The input >>
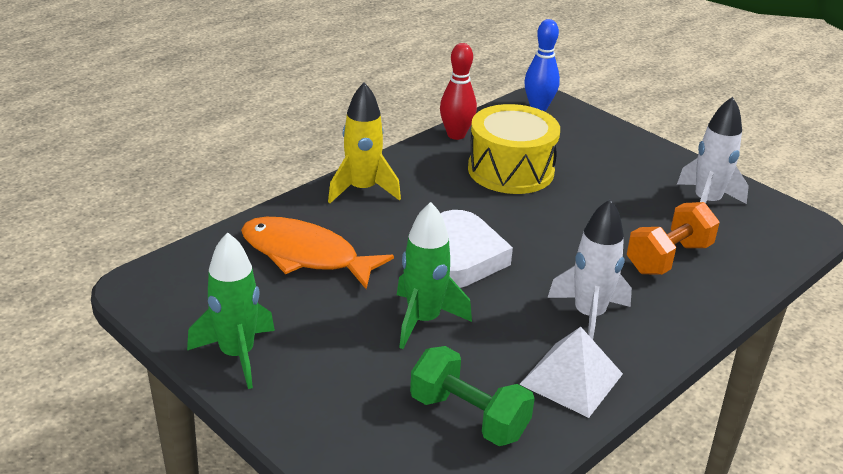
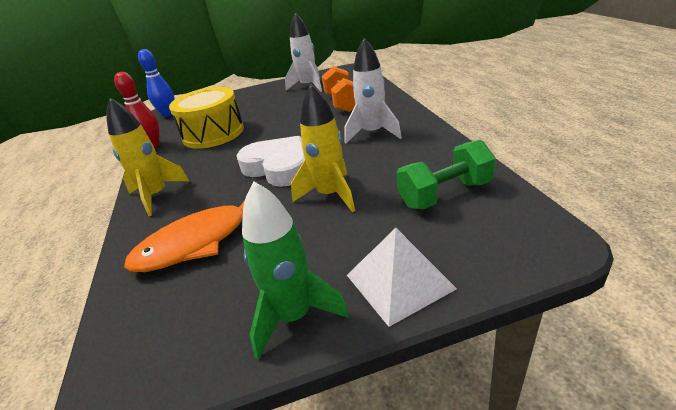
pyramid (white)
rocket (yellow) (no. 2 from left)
--
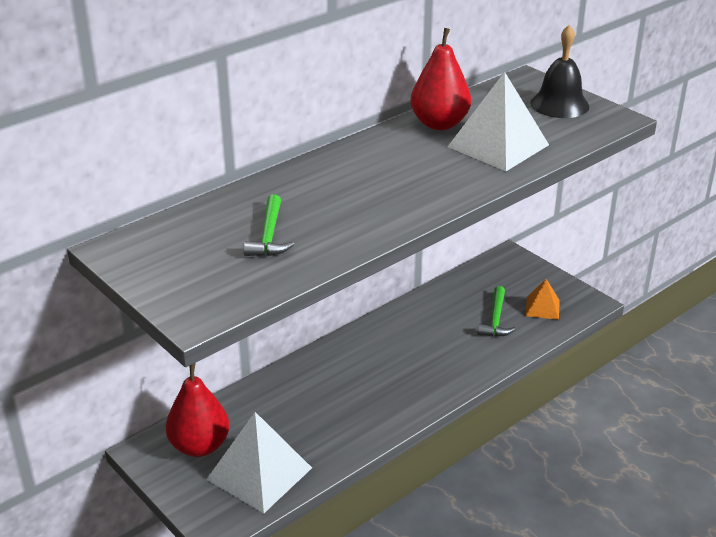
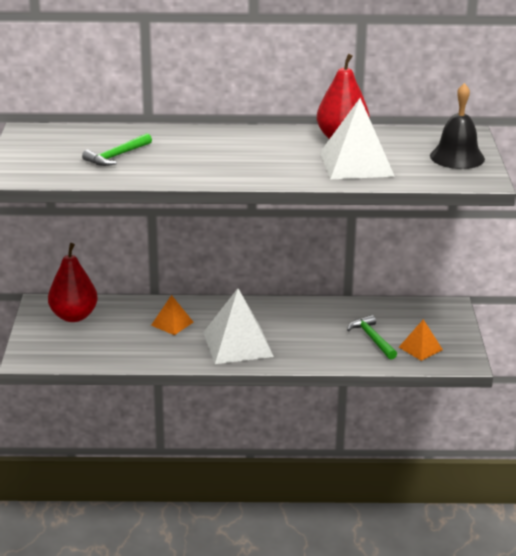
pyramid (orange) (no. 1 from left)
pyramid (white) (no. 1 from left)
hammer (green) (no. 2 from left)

Exercise aim >>
Using the entries above, return exactly the lines from the line with "pyramid (orange) (no. 1 from left)" to the line with "hammer (green) (no. 2 from left)", counting both of those lines.

Answer box >>
pyramid (orange) (no. 1 from left)
pyramid (white) (no. 1 from left)
hammer (green) (no. 2 from left)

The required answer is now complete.